■ **EXERCISE AIM**: Start to finish, write out the entries exactly, leaving the pictures aside.

Data items
◆ ◆ ◆ ◆ ◆
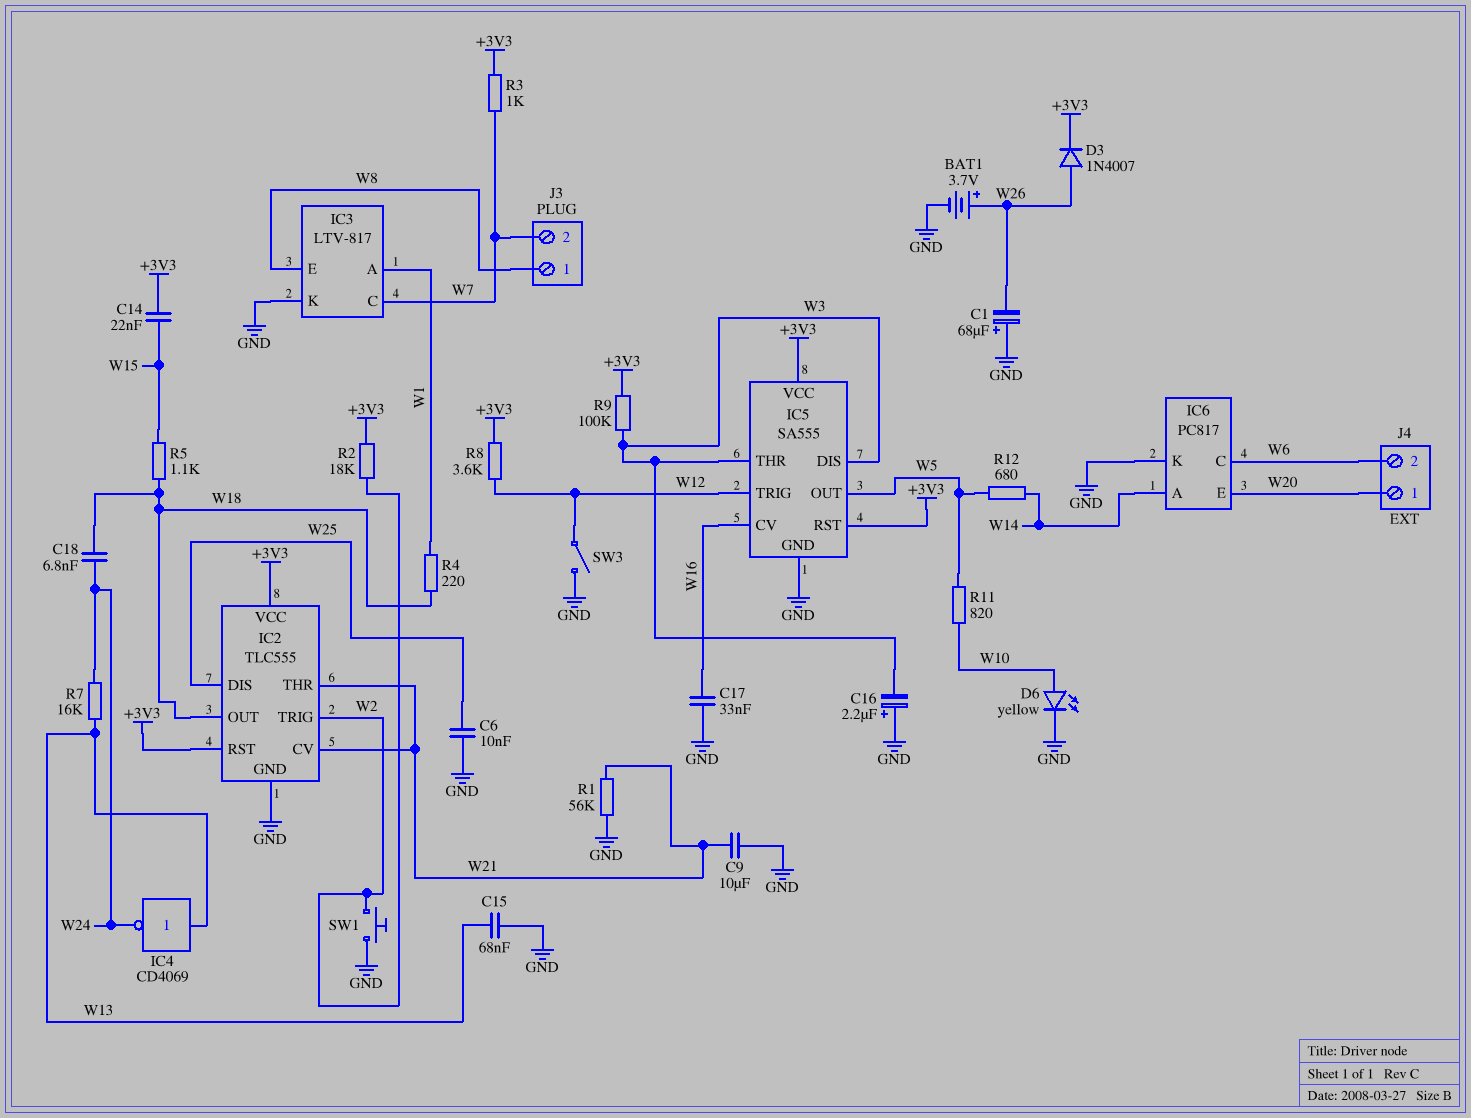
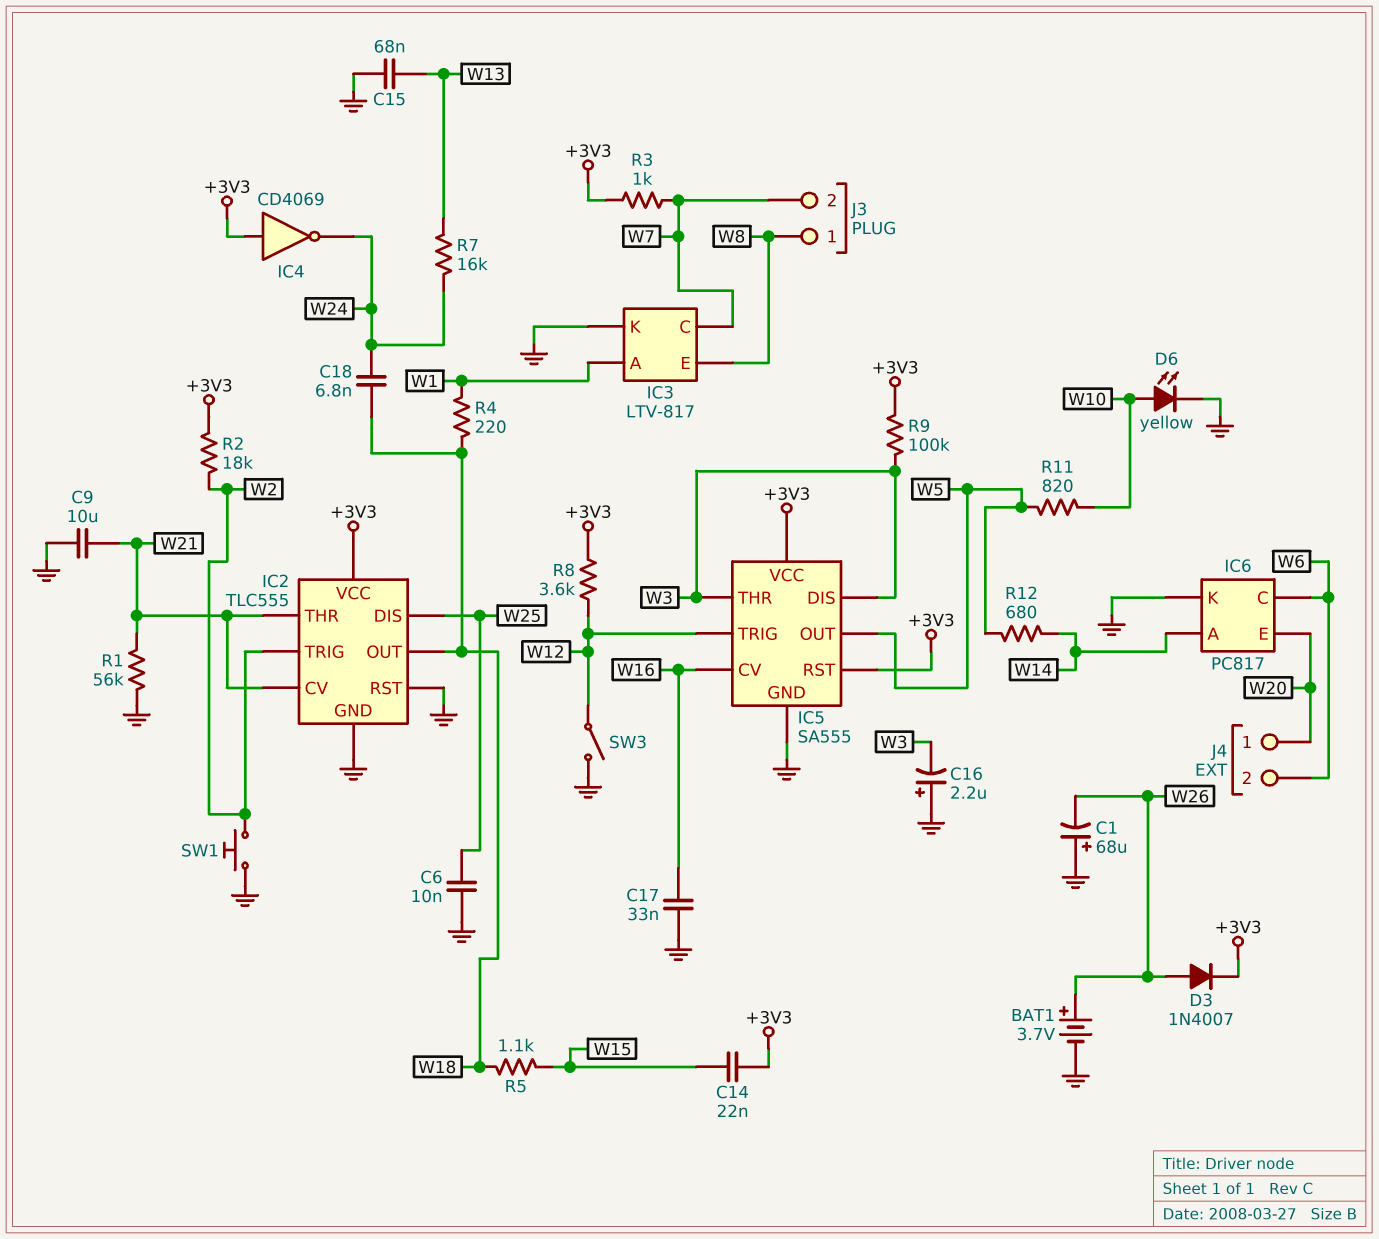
IC2 pin RST: +3V3 -> GND
IC4: NOT CD4069 (in W13, out W24) -> NOT CD4069 (in +3V3, out W24)

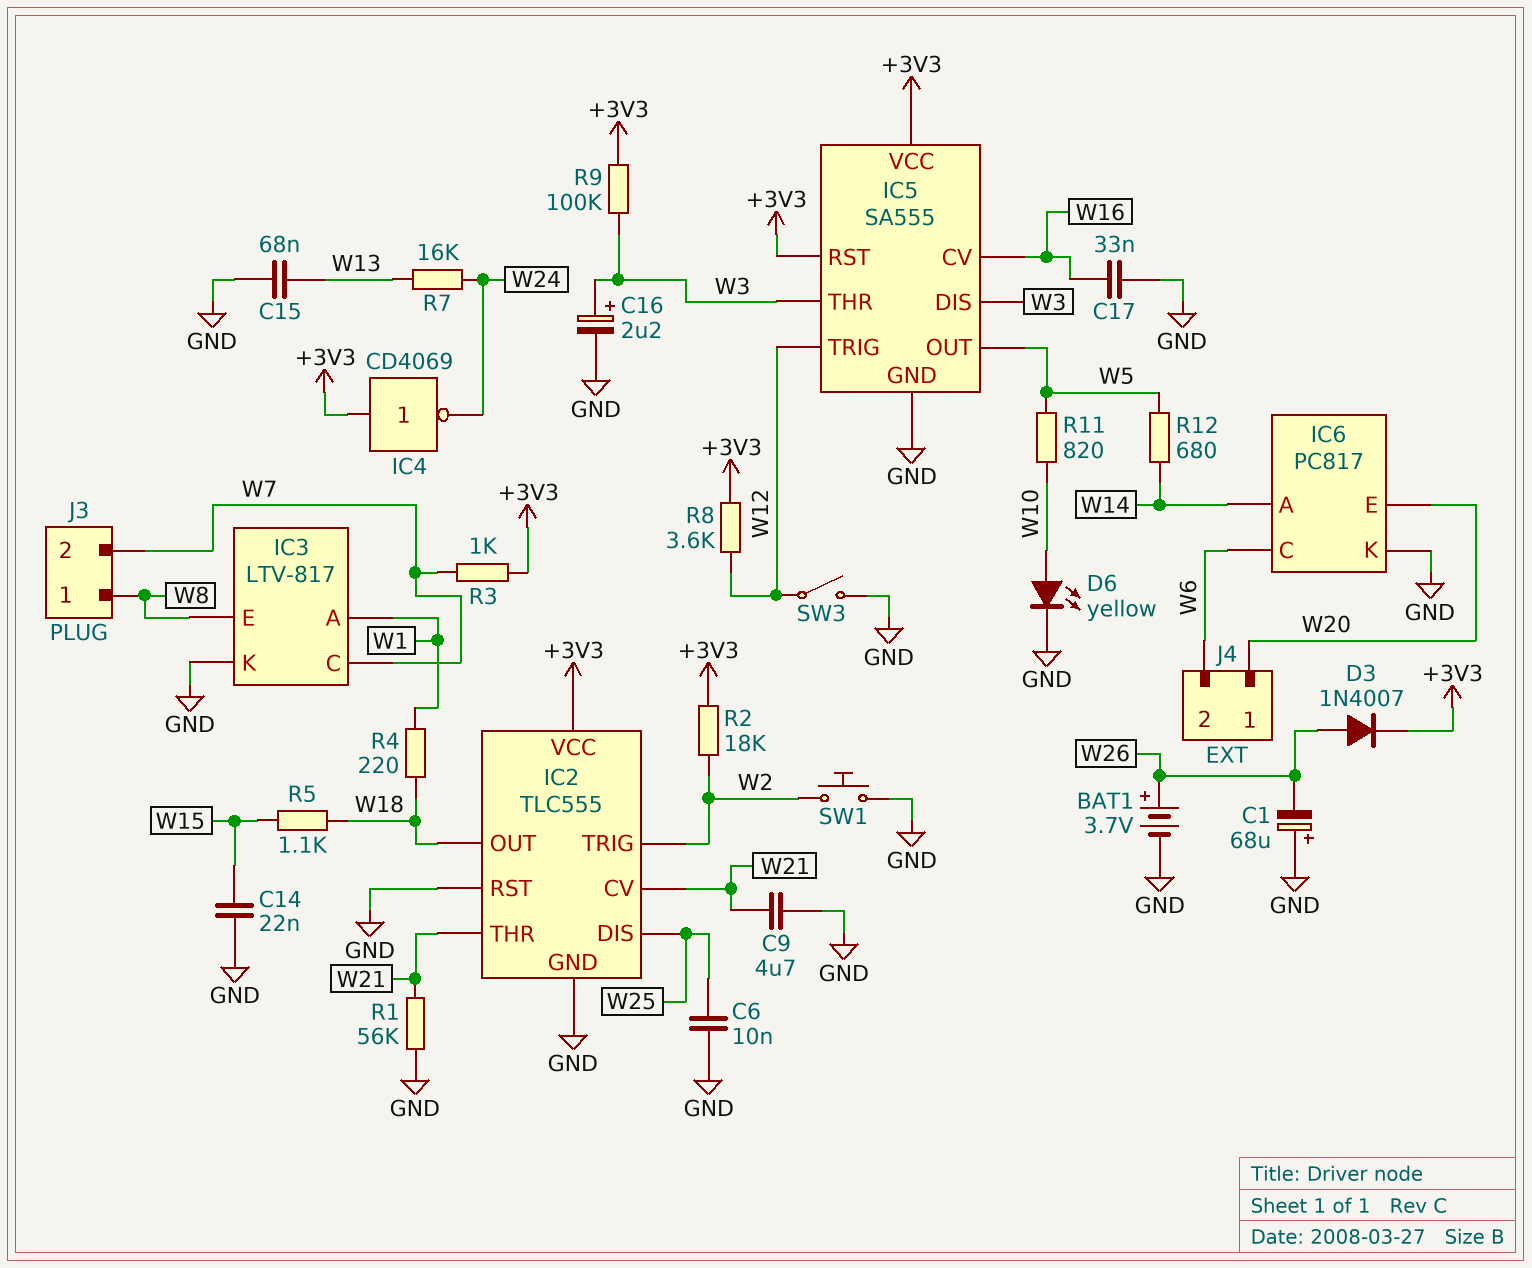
C9: 10uF (GND, W21) -> 4.7uF (GND, W21)
C14: 22nF (+3V3, W15) -> 22nF (GND, W15)
C16: 2.2uF (plus GND, minus W3) -> 2.2uF (plus W3, minus GND)
C18: 6.8nF (W18, W24) -> none

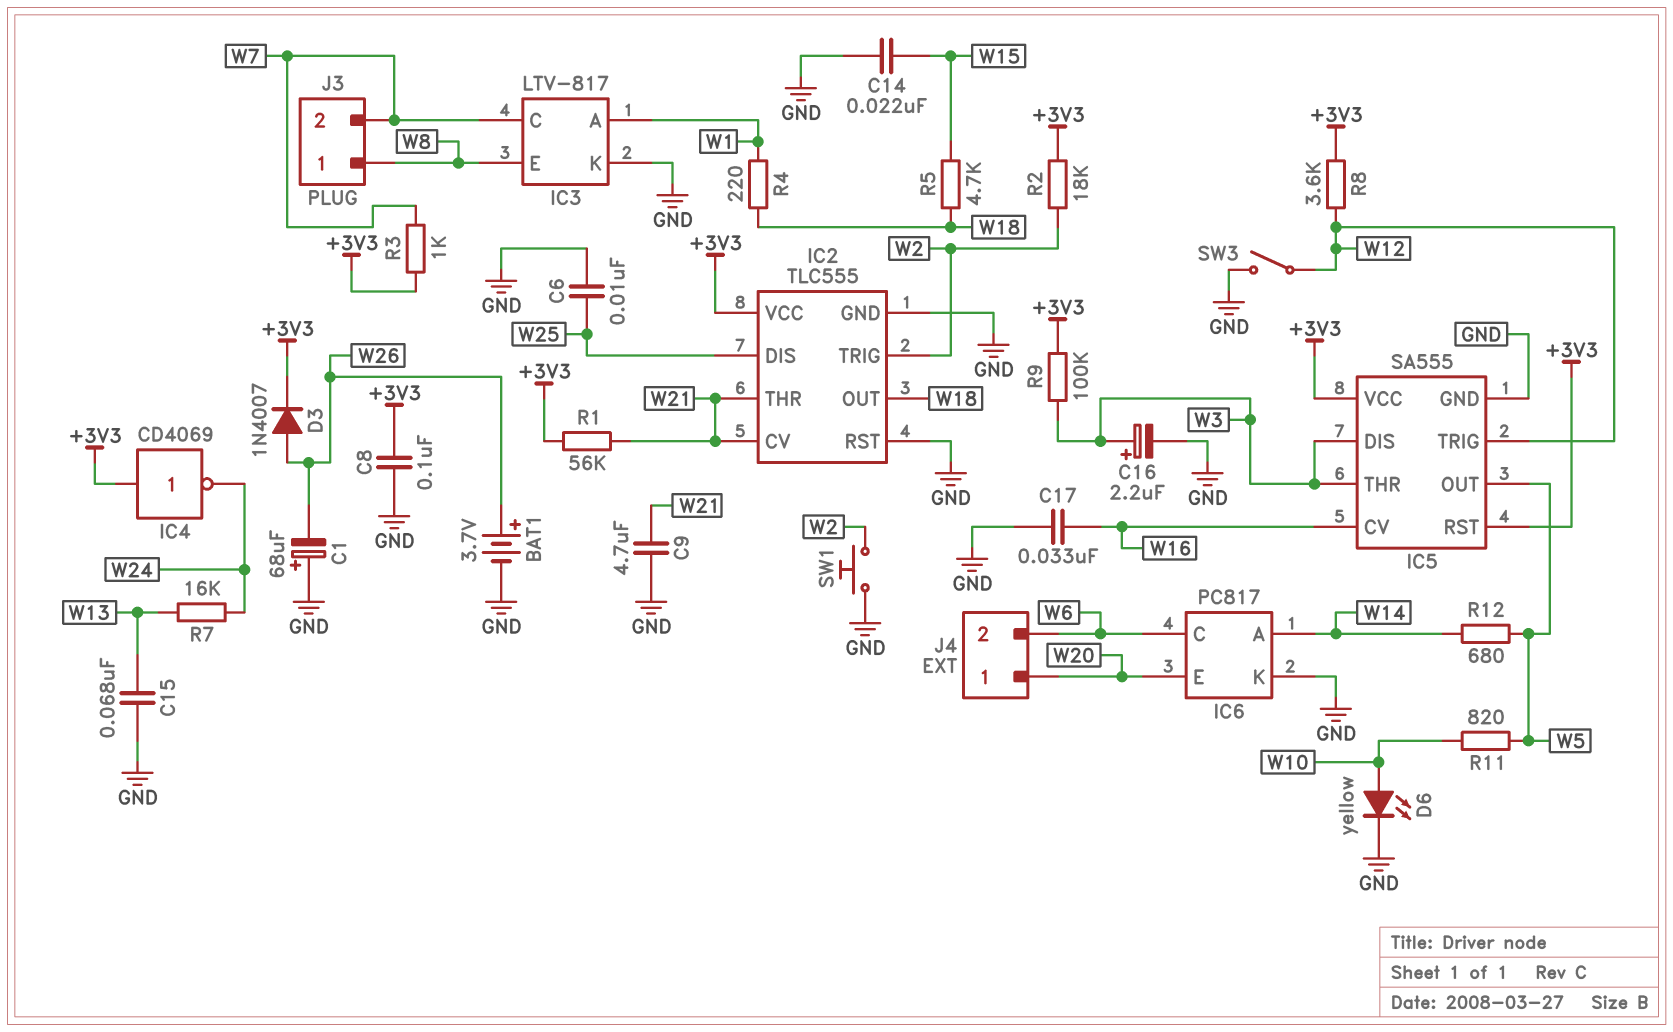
C8: none -> 100nF (+3V3, GND)
R1: 56k (GND, W21) -> 56k (+3V3, W21)
R5: 1.1k (W15, W18) -> 4.7k (W15, W18)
◆ ◆ ◆ ◆ ◆
■ **EXPECTED ANSWER**:
IC2 pin RST: +3V3 -> GND
IC4: NOT CD4069 (in W13, out W24) -> NOT CD4069 (in +3V3, out W24)

C9: 10uF (GND, W21) -> 4.7uF (GND, W21)
C14: 22nF (+3V3, W15) -> 22nF (GND, W15)
C16: 2.2uF (plus GND, minus W3) -> 2.2uF (plus W3, minus GND)
C18: 6.8nF (W18, W24) -> none

C8: none -> 100nF (+3V3, GND)
R1: 56k (GND, W21) -> 56k (+3V3, W21)
R5: 1.1k (W15, W18) -> 4.7k (W15, W18)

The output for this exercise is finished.